> **AIM OF THE TASK**: Only one stretch of the records below should be repeated. It starts with the line containing "(653, 208) = (508, 368): red glasses -> none" and goes on through the line containing "(677, 297) = (244, 426): black", exactly as written.

> **ENTRIES SUPPLIED**:
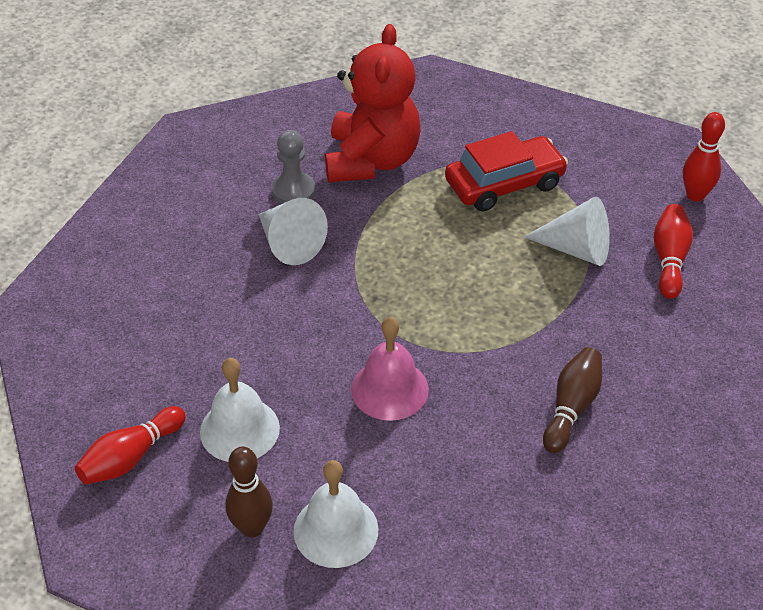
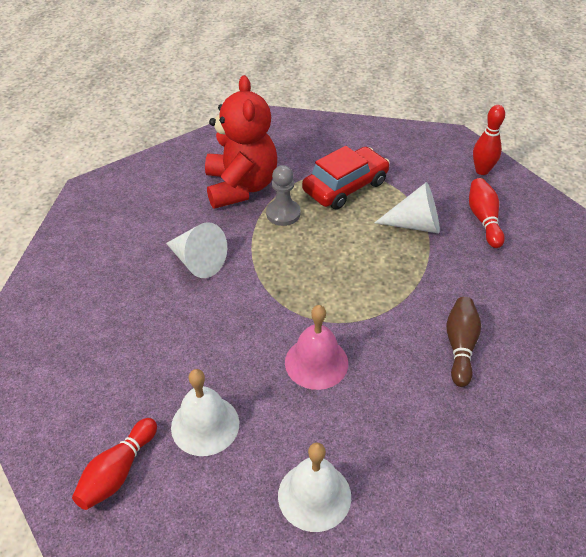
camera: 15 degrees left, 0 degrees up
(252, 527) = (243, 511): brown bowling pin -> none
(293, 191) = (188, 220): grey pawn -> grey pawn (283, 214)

* * *

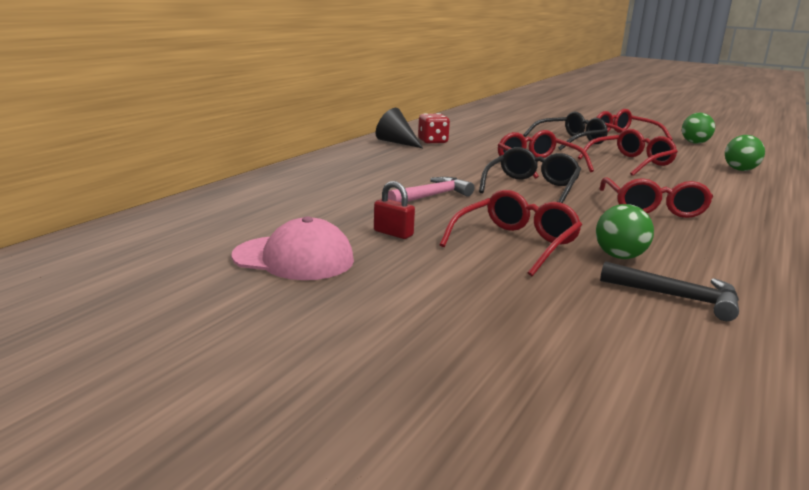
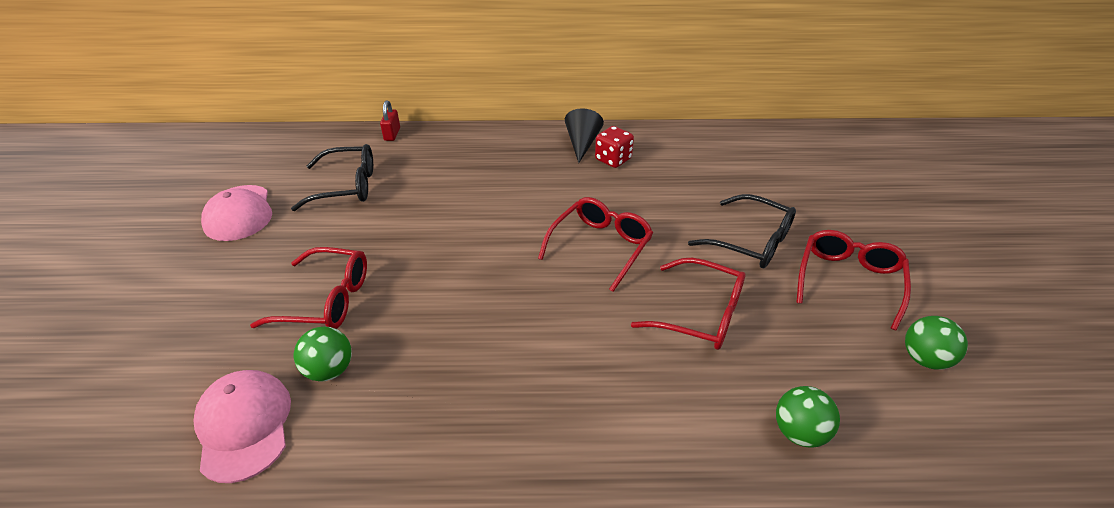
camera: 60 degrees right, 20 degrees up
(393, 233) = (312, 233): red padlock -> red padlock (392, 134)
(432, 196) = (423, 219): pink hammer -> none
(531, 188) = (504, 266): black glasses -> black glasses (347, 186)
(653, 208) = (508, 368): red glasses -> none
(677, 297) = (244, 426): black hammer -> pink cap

> **SOLVED PROBLEM**:
(653, 208) = (508, 368): red glasses -> none
(677, 297) = (244, 426): black hammer -> pink cap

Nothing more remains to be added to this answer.